* Before-and-after scene images:

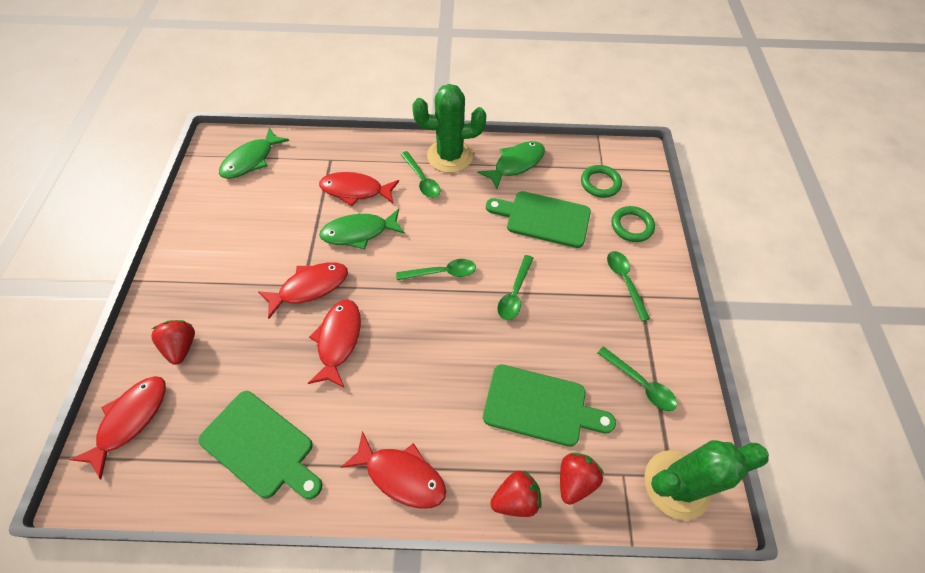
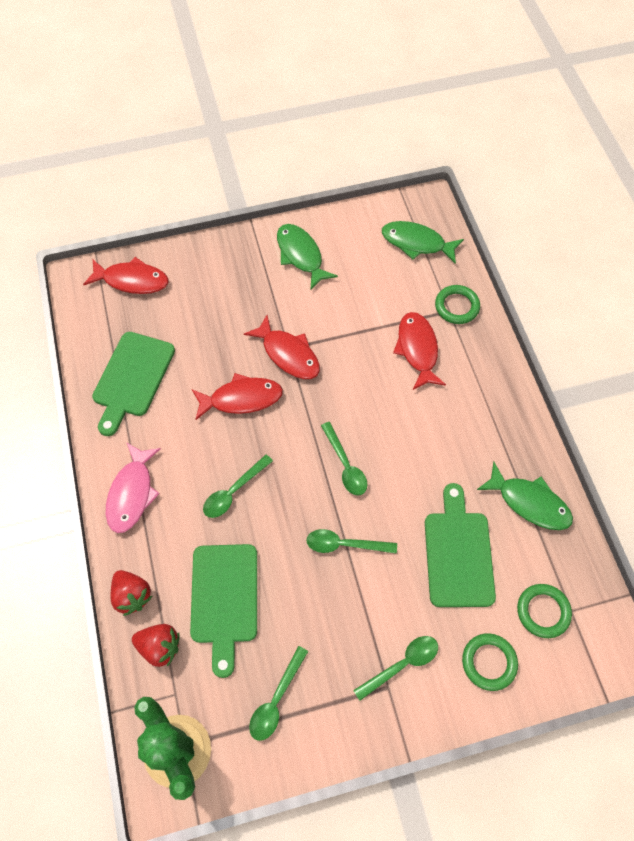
camera: 75 degrees right, 5 degrees up
red strawberry [151,320,195,365] -> none
green fish [319,209,405,249] -> green fish moved to [277,224,338,291]
red fish [341,431,446,509] -> pink fish [106,442,161,533]
green spoon [400,151,441,198] -> green spoon moved to [203,455,273,518]
green cactus [412,84,486,173] -> none
none -> green ring [435,285,480,324]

* Activity:
Copy out each line of the entries that holds "moved".

* Solved exercise:
green fish [319,209,405,249] -> green fish moved to [277,224,338,291]
green spoon [400,151,441,198] -> green spoon moved to [203,455,273,518]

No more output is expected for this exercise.